* [Data section]:
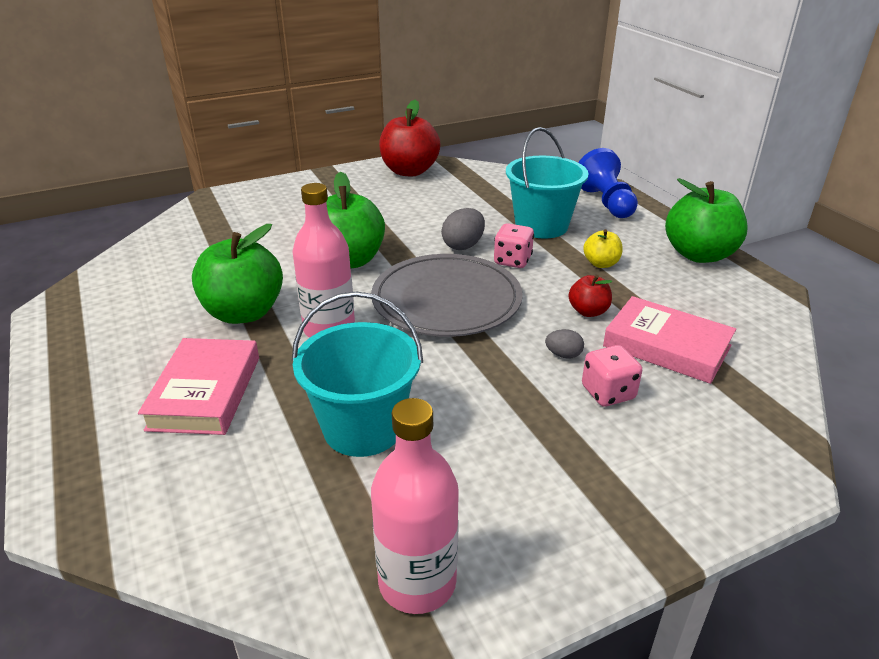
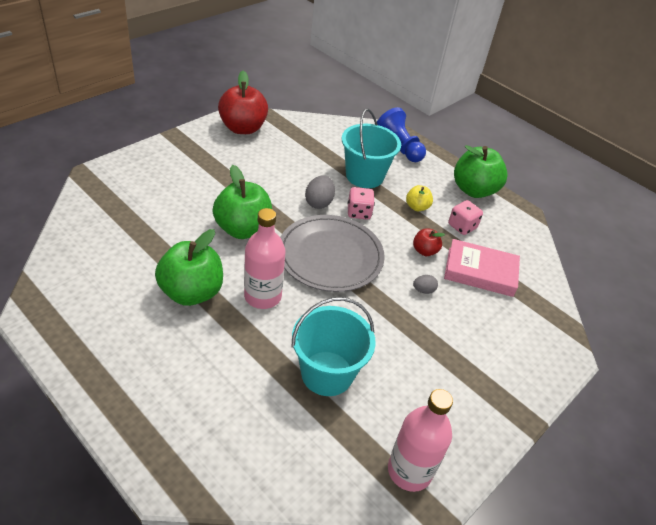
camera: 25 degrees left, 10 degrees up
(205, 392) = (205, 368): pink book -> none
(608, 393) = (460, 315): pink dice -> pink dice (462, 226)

...

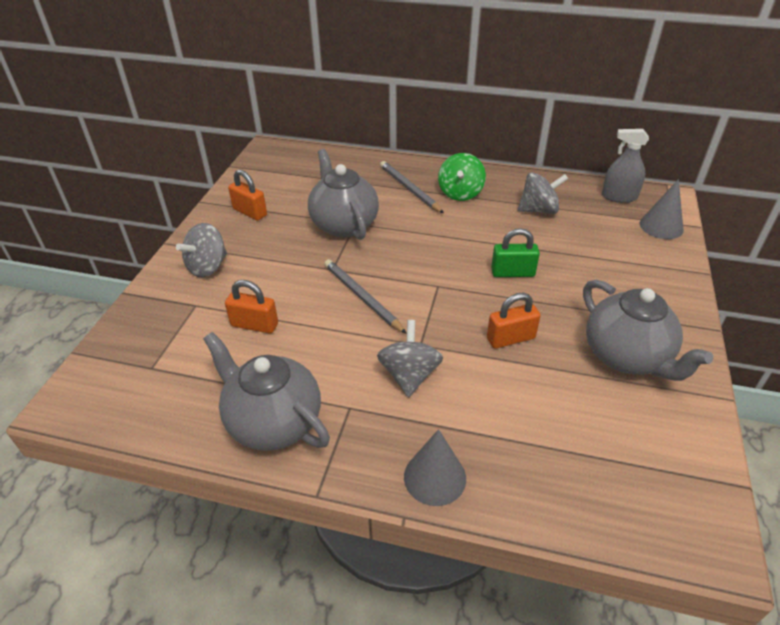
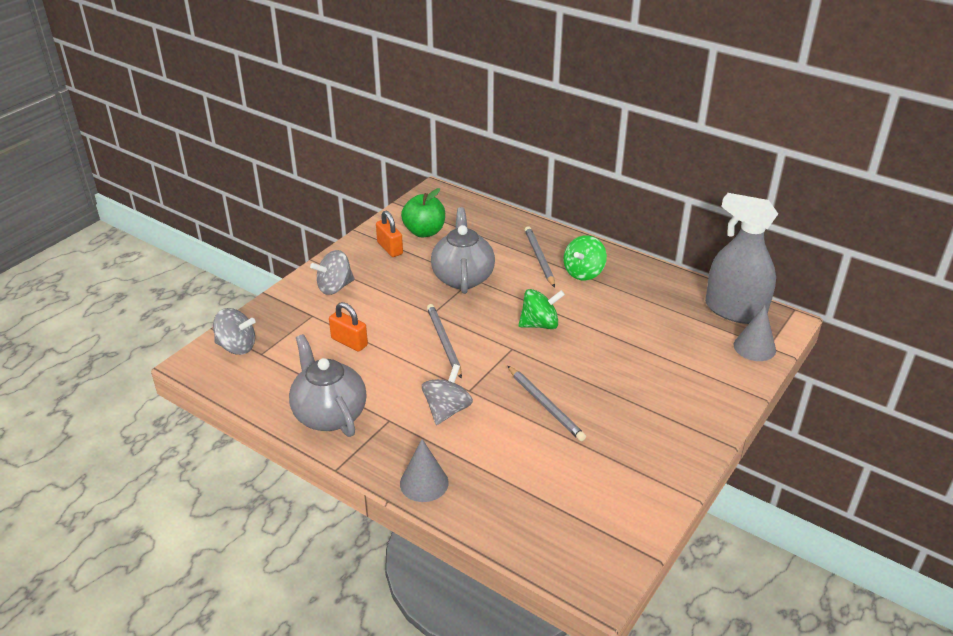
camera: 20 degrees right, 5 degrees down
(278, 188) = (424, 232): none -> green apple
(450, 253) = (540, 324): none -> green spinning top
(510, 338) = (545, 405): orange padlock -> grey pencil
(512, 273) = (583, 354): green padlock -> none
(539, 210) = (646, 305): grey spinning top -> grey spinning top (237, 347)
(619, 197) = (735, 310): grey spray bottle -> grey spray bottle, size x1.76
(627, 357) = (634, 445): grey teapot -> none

...

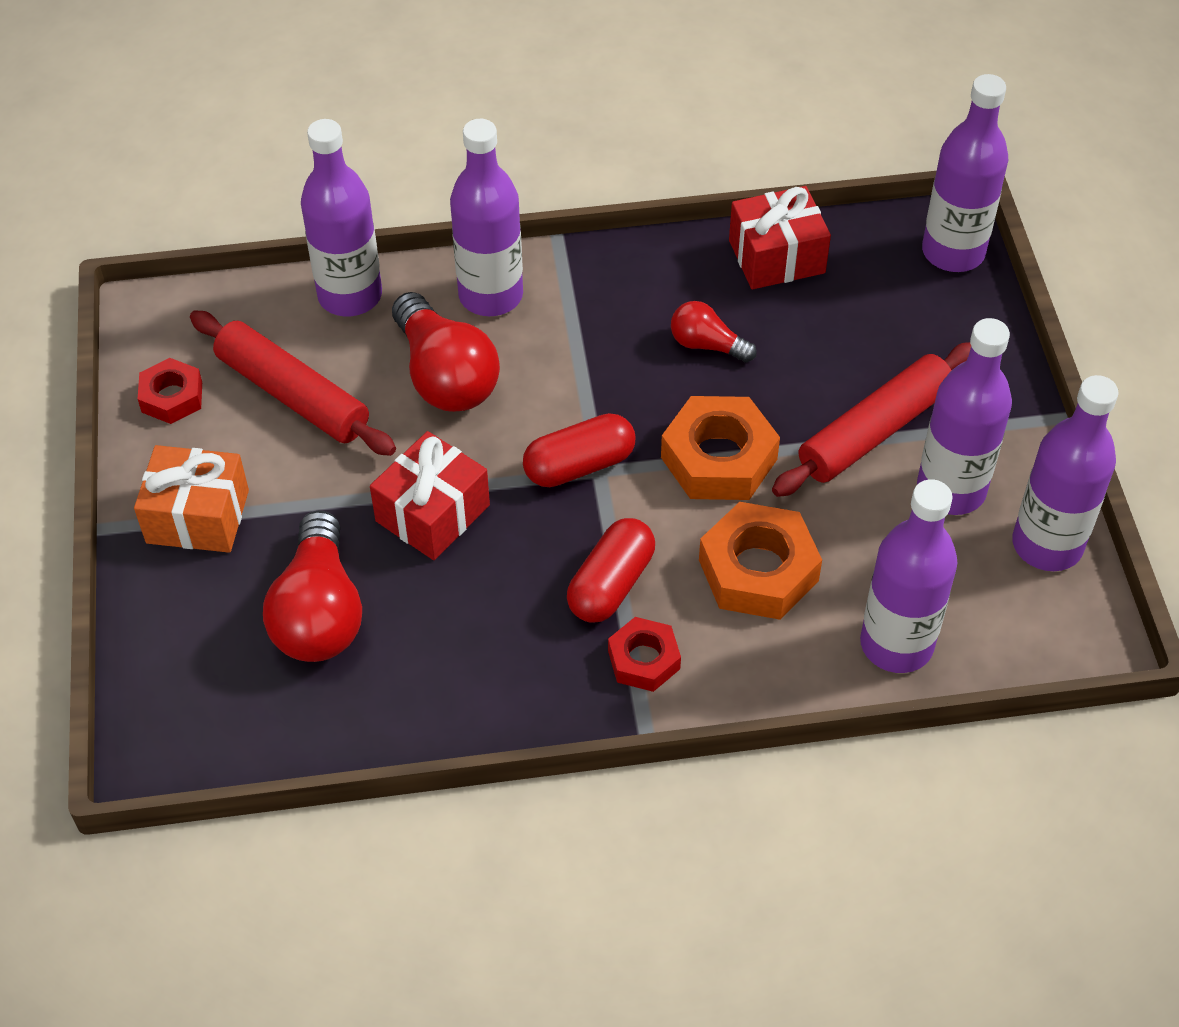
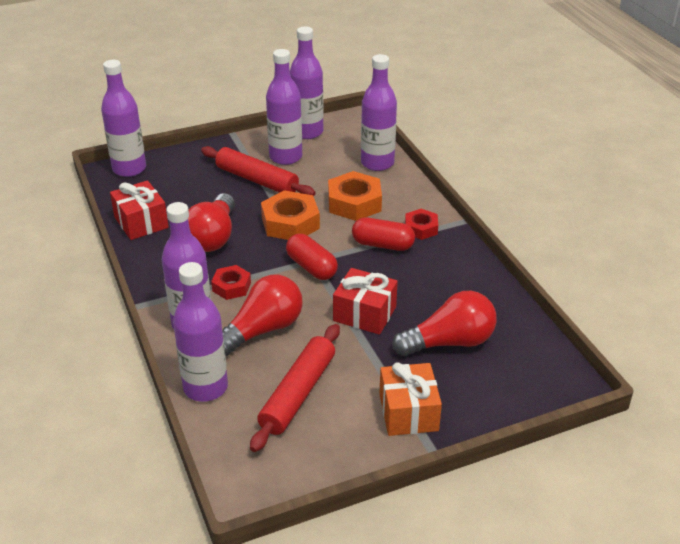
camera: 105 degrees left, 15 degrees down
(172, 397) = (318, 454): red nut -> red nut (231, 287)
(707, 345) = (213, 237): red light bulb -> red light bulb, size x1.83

* [Exercise aim]:
The response must hold only the lines above from the line with "camera: 105 degrees left, 15 degrees down" through the line with "(707, 345) = (213, 237): red", each copied exactly, both ends kept.

* [Response]:
camera: 105 degrees left, 15 degrees down
(172, 397) = (318, 454): red nut -> red nut (231, 287)
(707, 345) = (213, 237): red light bulb -> red light bulb, size x1.83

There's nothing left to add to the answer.